[DATA BELOW]:
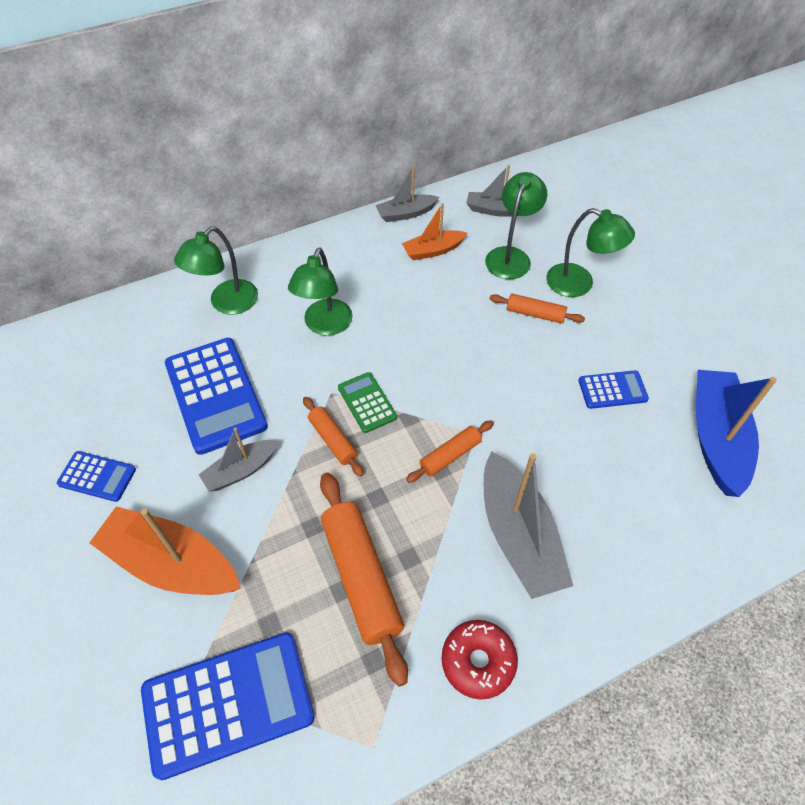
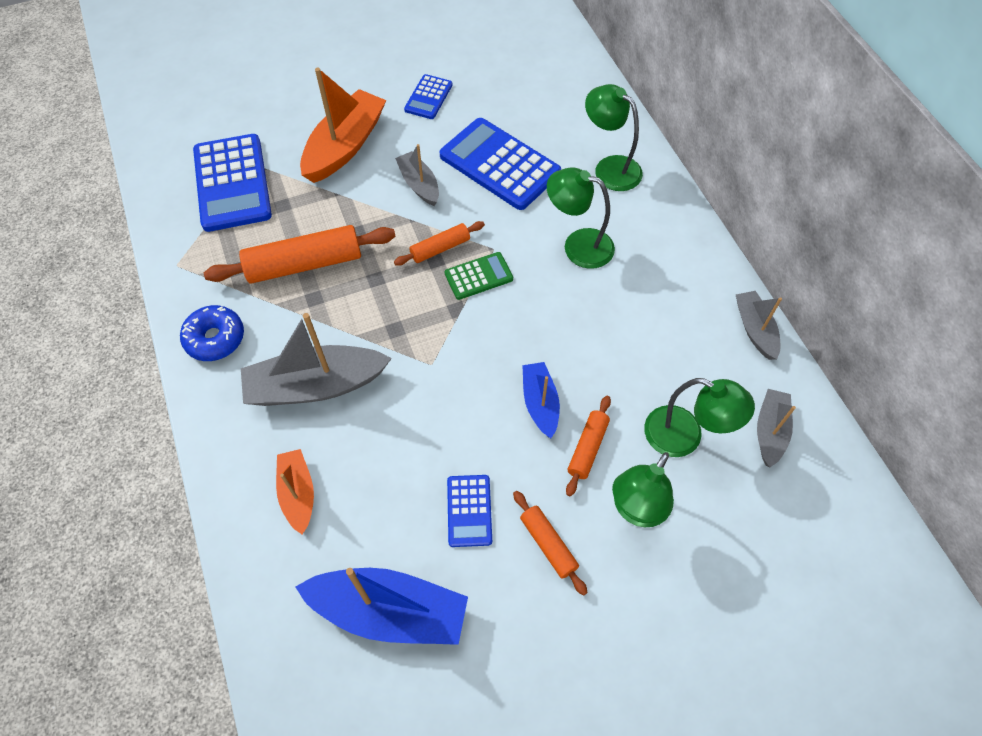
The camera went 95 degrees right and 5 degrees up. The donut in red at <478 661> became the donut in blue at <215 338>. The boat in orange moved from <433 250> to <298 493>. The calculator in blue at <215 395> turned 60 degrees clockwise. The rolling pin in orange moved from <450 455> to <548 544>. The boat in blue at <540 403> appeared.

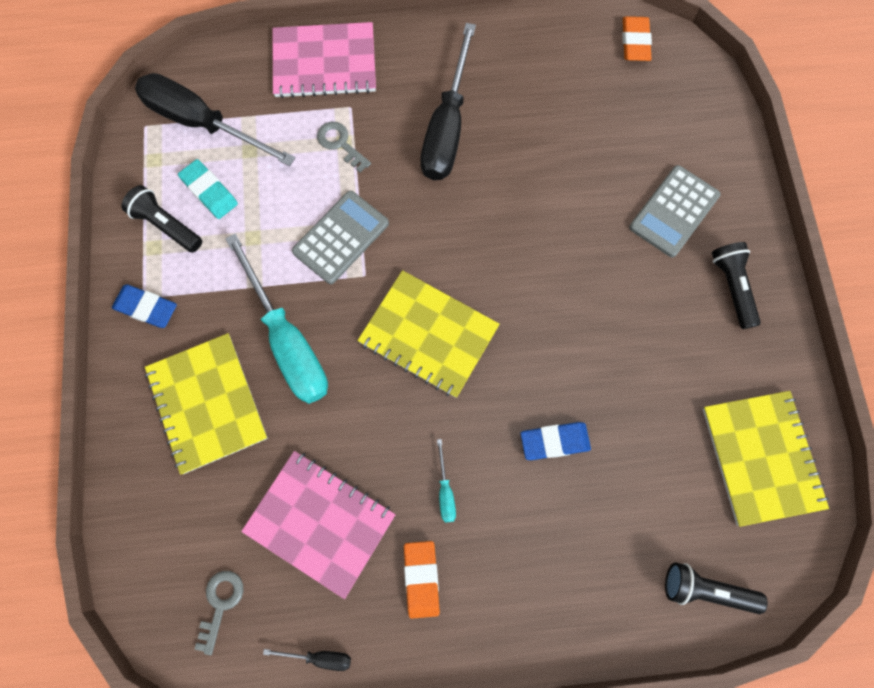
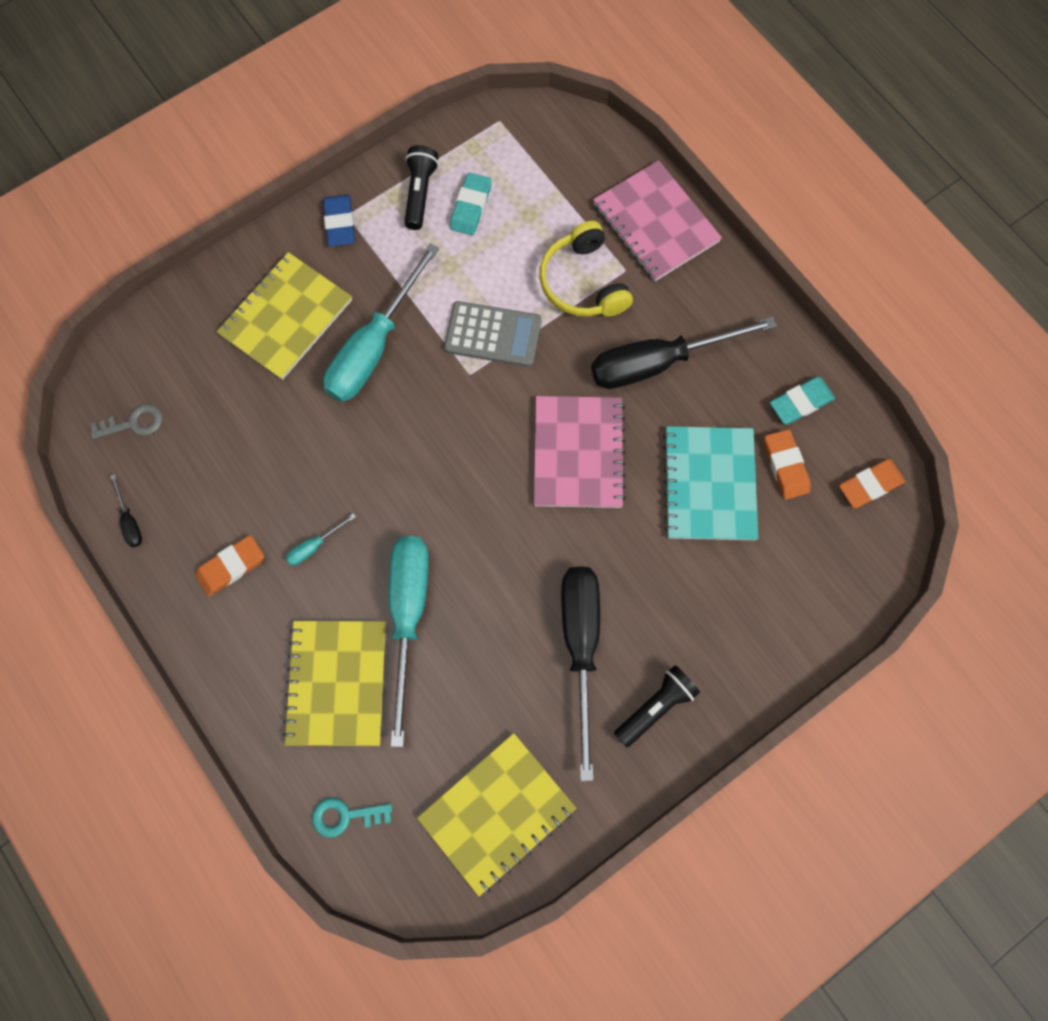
The camera went 60 degrees right and 0 degrees up. The notebook in yellow moved from <428 334> to <337 683>. The flashlight in black at <705 590> was replaced by the key in turquoise at <345 816>. The eraser in blue at <554 441> was replaced by the screwdriver in turquoise at <408 616>. The notebook in pink moved from <320 522> to <578 453>. The key in grey at <340 144> was replaced by the headphones in yellow at <583 282>. The screwdriver in black moved from <202 123> to <581 646>. The notebook in turquoise at <709 484> appeared. The eraser in orange at <785 466> appeared. The eraser in turquoise at <800 402> appeared. The calculator in grey at <673 211> disappeared.

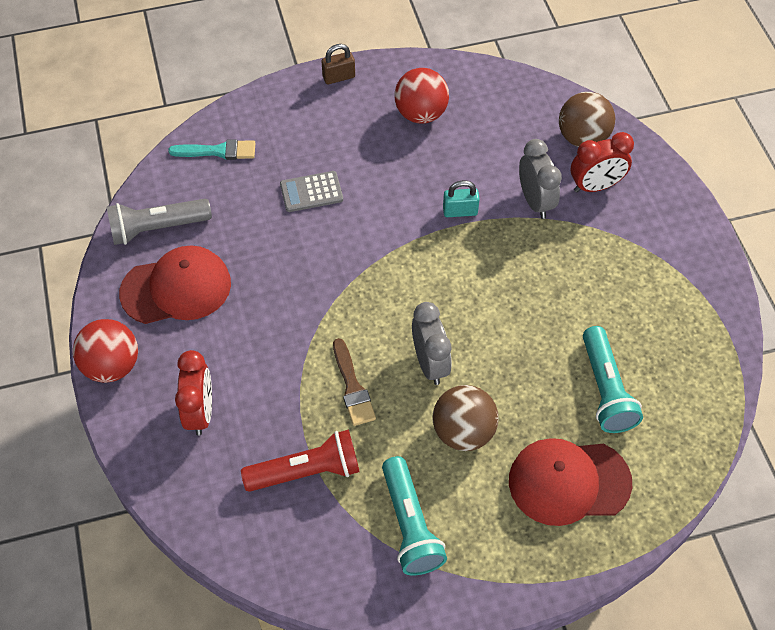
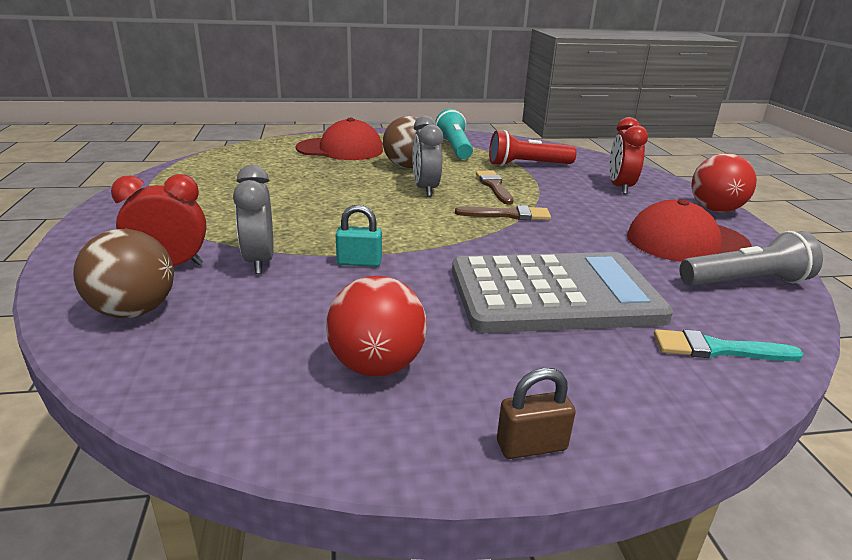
The camera went 175 degrees left and 30 degrees down. The calculator in grey at <311 192> changed to 2.37 times the size. The brush in brown at <508 215> appeared. The flashlight in turquoise at <605 389> disappeared.

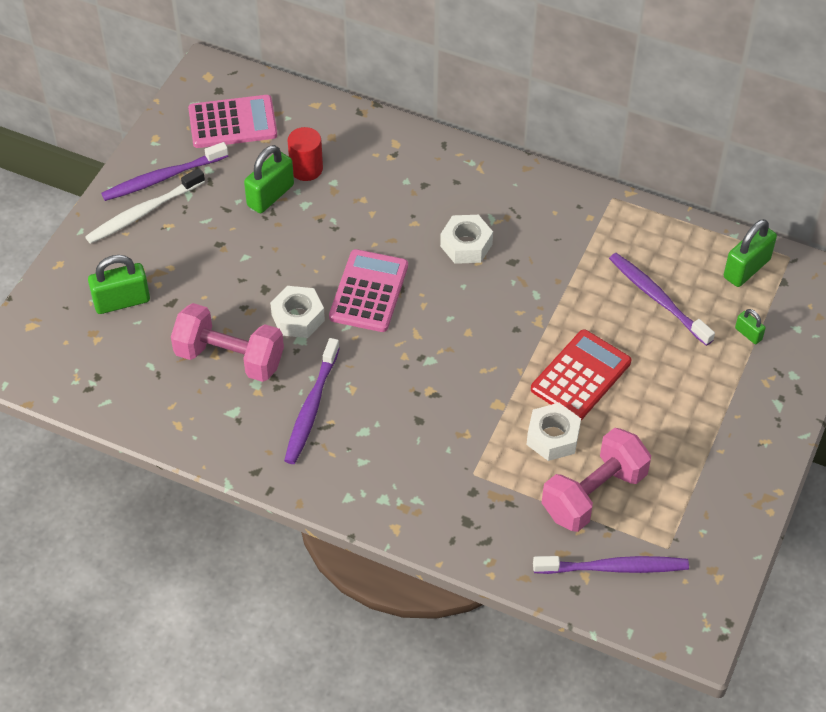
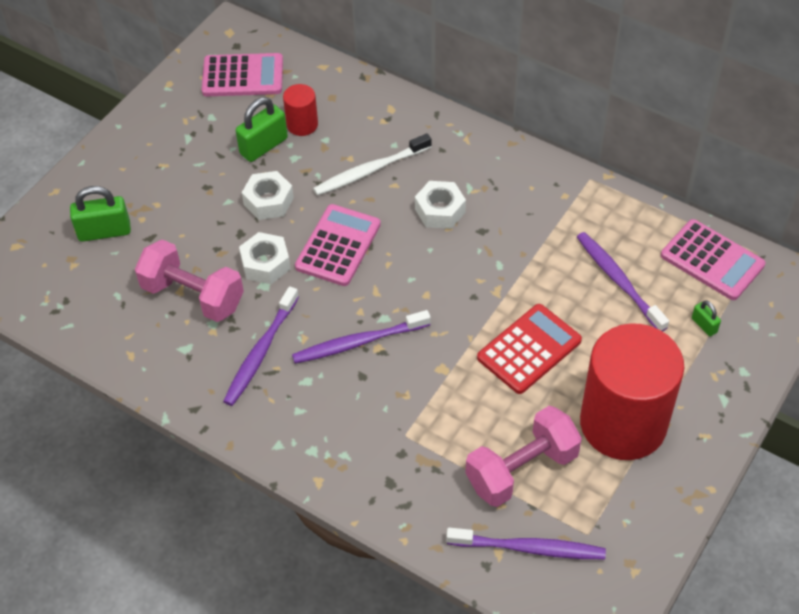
The camera went 10 degrees right and 0 degrees up. The nut in white moved from <552 437> to <268 201>. The toothbrush in purple moved from <162 178> to <358 343>. The toothbrush in white moved from <142 213> to <369 171>. The cylinder in red at <623 423> appeared. The padlock in green at <746 268> was replaced by the calculator in pink at <712 260>.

[TASK TO CARRY OUT]:
Any picture in the material is to be left out, and everything else is to be retyped as is.

[EXERCISE RESULT]:
The camera went 95 degrees right and 5 degrees up. The donut in red at <478 661> became the donut in blue at <215 338>. The boat in orange moved from <433 250> to <298 493>. The calculator in blue at <215 395> turned 60 degrees clockwise. The rolling pin in orange moved from <450 455> to <548 544>. The boat in blue at <540 403> appeared.

The camera went 60 degrees right and 0 degrees up. The notebook in yellow moved from <428 334> to <337 683>. The flashlight in black at <705 590> was replaced by the key in turquoise at <345 816>. The eraser in blue at <554 441> was replaced by the screwdriver in turquoise at <408 616>. The notebook in pink moved from <320 522> to <578 453>. The key in grey at <340 144> was replaced by the headphones in yellow at <583 282>. The screwdriver in black moved from <202 123> to <581 646>. The notebook in turquoise at <709 484> appeared. The eraser in orange at <785 466> appeared. The eraser in turquoise at <800 402> appeared. The calculator in grey at <673 211> disappeared.

The camera went 175 degrees left and 30 degrees down. The calculator in grey at <311 192> changed to 2.37 times the size. The brush in brown at <508 215> appeared. The flashlight in turquoise at <605 389> disappeared.

The camera went 10 degrees right and 0 degrees up. The nut in white moved from <552 437> to <268 201>. The toothbrush in purple moved from <162 178> to <358 343>. The toothbrush in white moved from <142 213> to <369 171>. The cylinder in red at <623 423> appeared. The padlock in green at <746 268> was replaced by the calculator in pink at <712 260>.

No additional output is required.